__What to do__: Begin at the line below that has "L2: 3.3uH (LX, TX2) -> 3.3uH (LX, VBAT)" and stop after the line that has "T201: NPN TIP120". Please restate only those lines, word for word.

Revision comparison data

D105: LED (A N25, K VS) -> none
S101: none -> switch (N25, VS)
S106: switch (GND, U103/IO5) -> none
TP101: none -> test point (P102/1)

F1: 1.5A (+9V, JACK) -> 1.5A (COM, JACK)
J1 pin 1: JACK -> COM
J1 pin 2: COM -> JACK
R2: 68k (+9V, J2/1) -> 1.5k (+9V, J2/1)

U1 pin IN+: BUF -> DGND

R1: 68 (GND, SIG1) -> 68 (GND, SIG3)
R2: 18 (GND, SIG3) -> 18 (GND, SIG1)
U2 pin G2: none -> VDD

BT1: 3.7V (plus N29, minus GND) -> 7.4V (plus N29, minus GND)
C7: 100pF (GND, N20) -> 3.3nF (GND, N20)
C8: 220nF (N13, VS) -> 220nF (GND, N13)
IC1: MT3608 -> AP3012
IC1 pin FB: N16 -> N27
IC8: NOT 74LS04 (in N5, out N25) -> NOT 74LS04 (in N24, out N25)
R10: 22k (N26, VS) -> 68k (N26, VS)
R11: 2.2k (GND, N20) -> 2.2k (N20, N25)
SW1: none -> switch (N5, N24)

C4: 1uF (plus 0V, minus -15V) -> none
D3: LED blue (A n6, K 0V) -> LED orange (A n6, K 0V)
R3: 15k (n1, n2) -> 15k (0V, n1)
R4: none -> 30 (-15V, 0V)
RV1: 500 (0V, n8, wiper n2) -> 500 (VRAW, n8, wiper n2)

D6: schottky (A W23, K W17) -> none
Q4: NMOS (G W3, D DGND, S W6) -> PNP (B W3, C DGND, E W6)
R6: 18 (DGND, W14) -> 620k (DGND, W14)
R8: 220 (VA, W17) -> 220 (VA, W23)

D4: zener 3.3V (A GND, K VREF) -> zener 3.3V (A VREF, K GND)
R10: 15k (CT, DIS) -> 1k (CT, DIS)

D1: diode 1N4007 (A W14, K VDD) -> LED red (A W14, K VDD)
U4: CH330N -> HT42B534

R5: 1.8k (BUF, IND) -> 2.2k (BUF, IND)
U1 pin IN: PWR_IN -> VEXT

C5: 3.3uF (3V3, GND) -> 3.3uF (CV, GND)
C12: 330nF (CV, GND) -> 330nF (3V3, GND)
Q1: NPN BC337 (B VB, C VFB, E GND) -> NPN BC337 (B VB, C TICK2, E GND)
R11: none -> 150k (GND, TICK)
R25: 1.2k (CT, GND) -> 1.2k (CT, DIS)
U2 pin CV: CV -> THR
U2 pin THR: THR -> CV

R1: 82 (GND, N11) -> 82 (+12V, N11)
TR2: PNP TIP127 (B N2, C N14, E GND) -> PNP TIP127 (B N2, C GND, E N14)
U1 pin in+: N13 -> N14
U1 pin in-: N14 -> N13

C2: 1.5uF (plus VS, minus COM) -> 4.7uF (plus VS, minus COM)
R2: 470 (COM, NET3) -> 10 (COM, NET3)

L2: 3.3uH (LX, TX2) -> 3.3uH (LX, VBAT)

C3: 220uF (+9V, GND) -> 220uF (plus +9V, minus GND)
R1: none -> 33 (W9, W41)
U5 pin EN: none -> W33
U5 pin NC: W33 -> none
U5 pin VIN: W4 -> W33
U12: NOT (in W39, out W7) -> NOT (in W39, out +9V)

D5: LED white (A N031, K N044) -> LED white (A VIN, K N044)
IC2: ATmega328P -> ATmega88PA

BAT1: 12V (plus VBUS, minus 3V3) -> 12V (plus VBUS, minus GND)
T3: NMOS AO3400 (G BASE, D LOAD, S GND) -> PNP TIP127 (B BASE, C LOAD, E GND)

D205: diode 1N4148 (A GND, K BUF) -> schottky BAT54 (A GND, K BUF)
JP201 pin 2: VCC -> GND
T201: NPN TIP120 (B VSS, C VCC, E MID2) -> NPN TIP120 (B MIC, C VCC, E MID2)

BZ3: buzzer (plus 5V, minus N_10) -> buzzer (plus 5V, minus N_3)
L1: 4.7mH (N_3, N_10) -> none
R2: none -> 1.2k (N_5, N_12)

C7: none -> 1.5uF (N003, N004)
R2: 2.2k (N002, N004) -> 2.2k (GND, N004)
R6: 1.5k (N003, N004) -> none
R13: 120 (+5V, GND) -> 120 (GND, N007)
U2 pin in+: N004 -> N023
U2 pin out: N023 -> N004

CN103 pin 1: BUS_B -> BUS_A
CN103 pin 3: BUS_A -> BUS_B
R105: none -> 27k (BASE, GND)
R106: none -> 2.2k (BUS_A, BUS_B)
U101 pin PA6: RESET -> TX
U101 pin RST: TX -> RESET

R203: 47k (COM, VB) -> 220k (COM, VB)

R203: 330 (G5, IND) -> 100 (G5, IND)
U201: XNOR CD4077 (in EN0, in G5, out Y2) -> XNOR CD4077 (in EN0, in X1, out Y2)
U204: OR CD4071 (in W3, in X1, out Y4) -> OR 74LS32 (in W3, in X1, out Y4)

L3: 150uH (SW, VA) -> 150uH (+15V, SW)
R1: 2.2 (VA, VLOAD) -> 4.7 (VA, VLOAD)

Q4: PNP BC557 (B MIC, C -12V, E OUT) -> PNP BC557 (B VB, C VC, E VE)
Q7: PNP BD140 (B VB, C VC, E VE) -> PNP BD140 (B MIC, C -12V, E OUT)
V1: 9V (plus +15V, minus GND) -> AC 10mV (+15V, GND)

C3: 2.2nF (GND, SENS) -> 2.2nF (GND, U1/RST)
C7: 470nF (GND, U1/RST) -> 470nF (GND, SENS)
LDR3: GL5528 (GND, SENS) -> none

__Expected answer__:
L2: 3.3uH (LX, TX2) -> 3.3uH (LX, VBAT)

C3: 220uF (+9V, GND) -> 220uF (plus +9V, minus GND)
R1: none -> 33 (W9, W41)
U5 pin EN: none -> W33
U5 pin NC: W33 -> none
U5 pin VIN: W4 -> W33
U12: NOT (in W39, out W7) -> NOT (in W39, out +9V)

D5: LED white (A N031, K N044) -> LED white (A VIN, K N044)
IC2: ATmega328P -> ATmega88PA

BAT1: 12V (plus VBUS, minus 3V3) -> 12V (plus VBUS, minus GND)
T3: NMOS AO3400 (G BASE, D LOAD, S GND) -> PNP TIP127 (B BASE, C LOAD, E GND)

D205: diode 1N4148 (A GND, K BUF) -> schottky BAT54 (A GND, K BUF)
JP201 pin 2: VCC -> GND
T201: NPN TIP120 (B VSS, C VCC, E MID2) -> NPN TIP120 (B MIC, C VCC, E MID2)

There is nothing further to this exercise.